* **Data section**
========================================

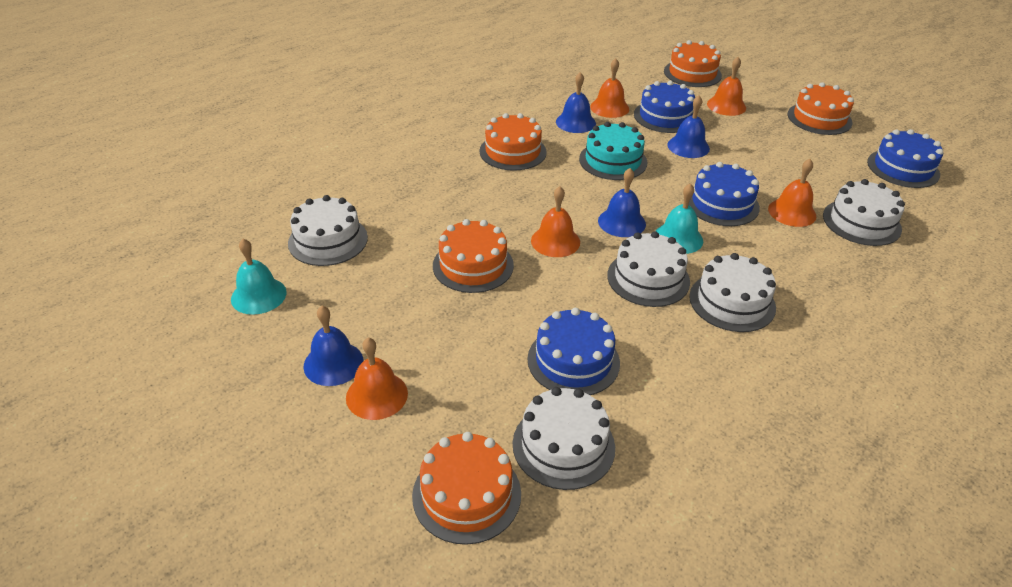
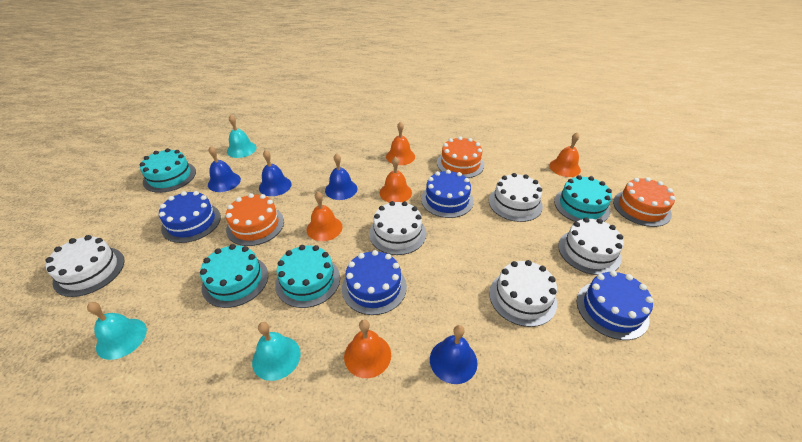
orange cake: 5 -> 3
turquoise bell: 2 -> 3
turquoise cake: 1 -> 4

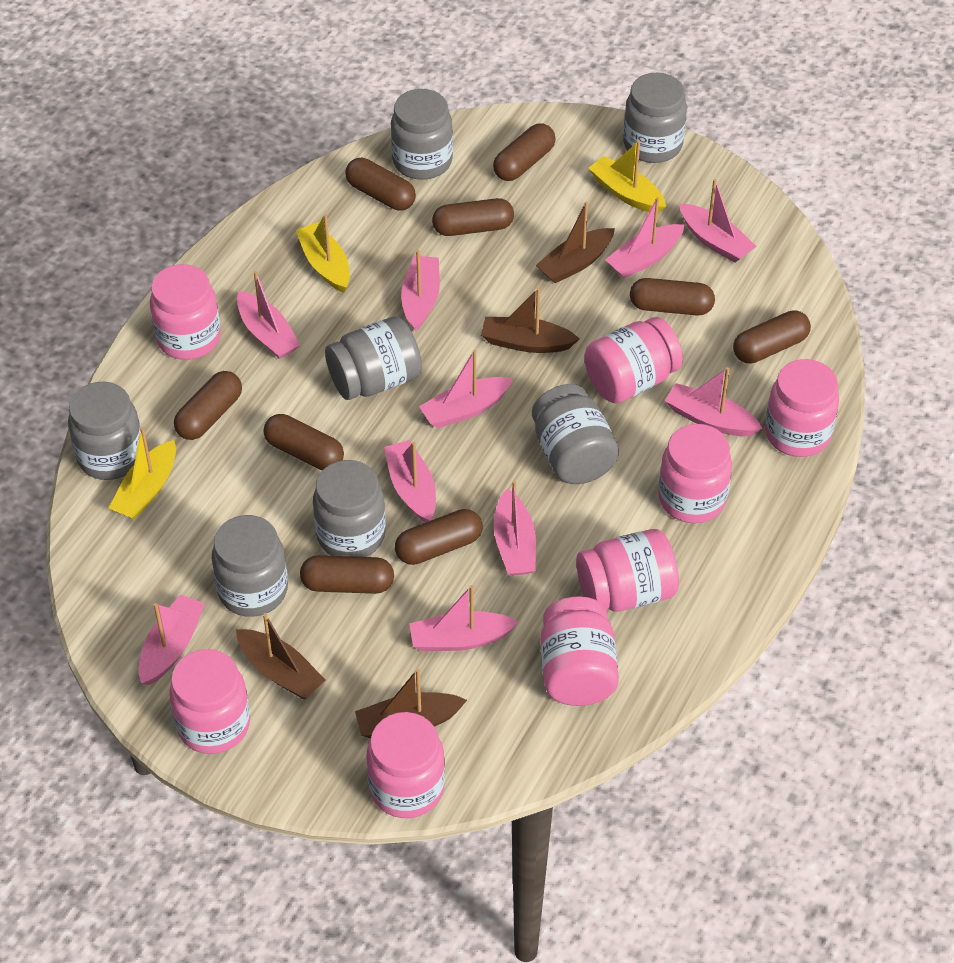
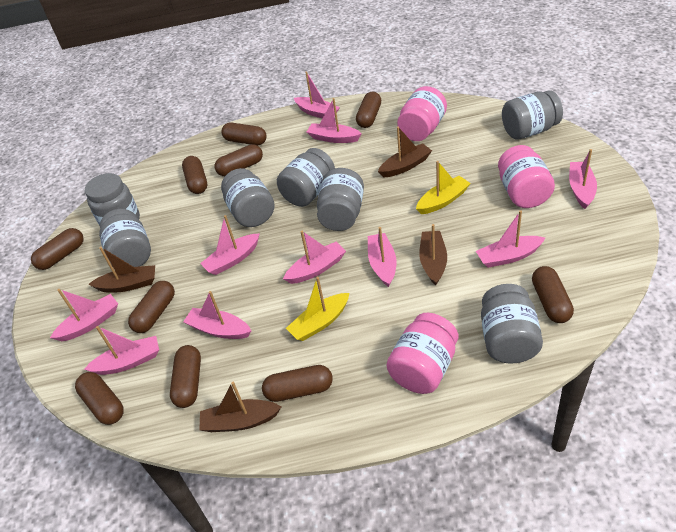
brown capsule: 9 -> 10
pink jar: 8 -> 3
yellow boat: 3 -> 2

========================================

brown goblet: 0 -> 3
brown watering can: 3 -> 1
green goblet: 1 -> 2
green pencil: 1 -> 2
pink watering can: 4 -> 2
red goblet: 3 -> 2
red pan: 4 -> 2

========================================

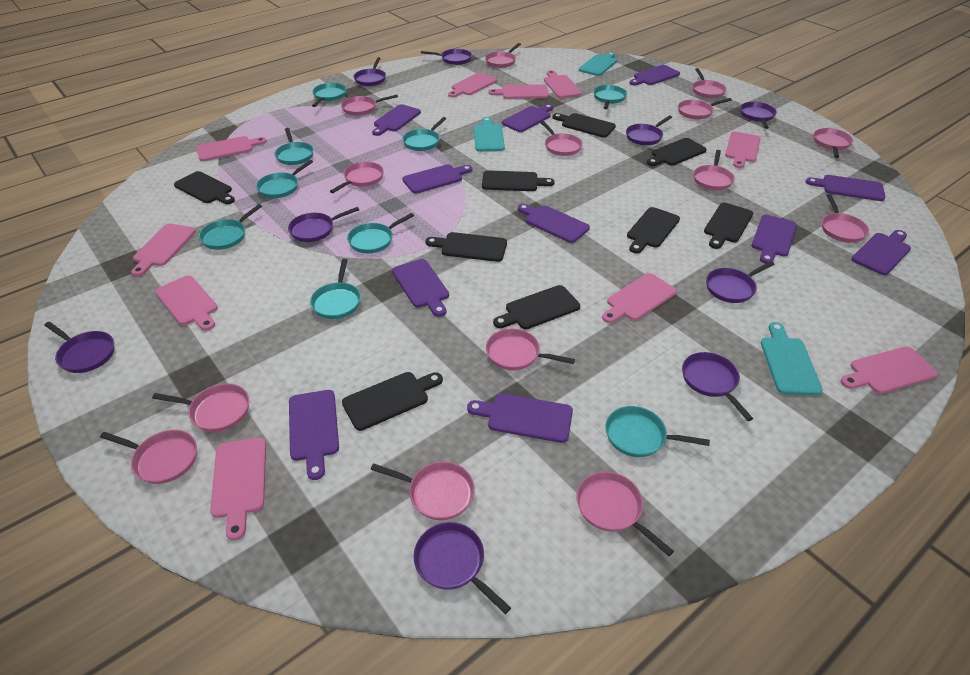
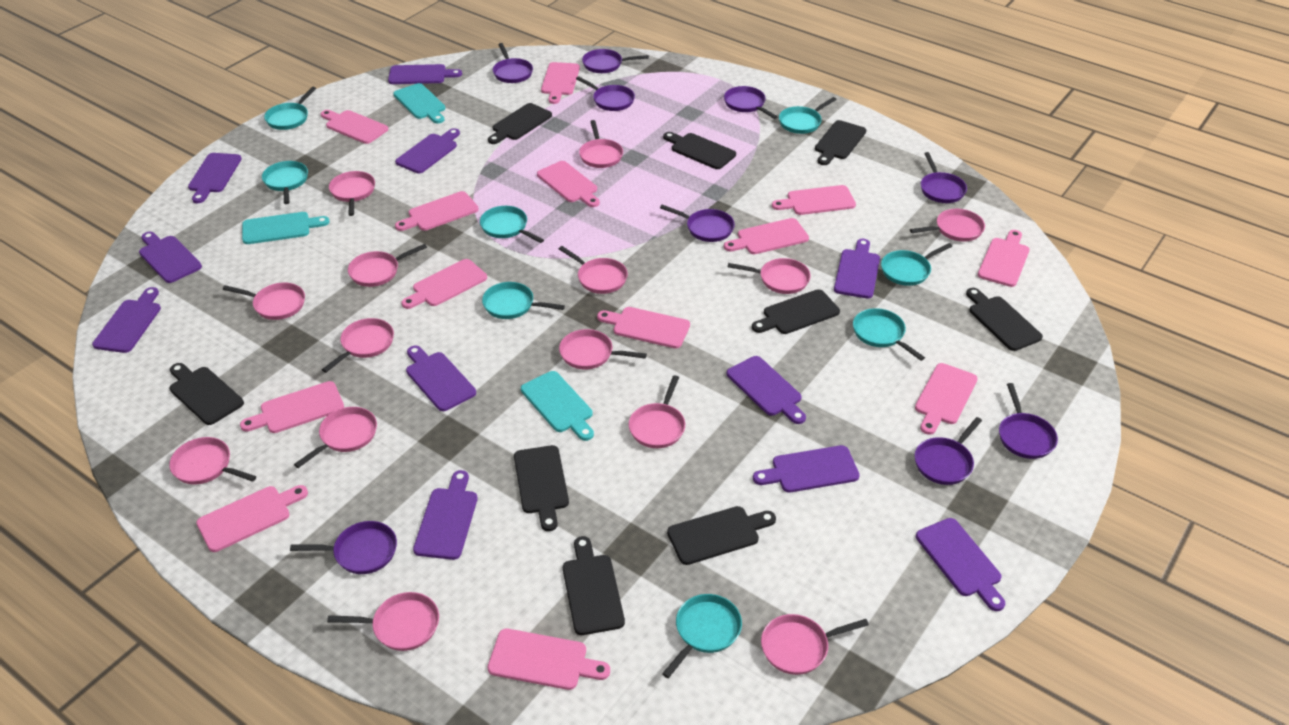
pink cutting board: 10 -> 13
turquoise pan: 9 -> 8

========================================

* **Your objective**
Count the lines of these entries that hold the string "brown", and give only that number.

* **Answer box**
3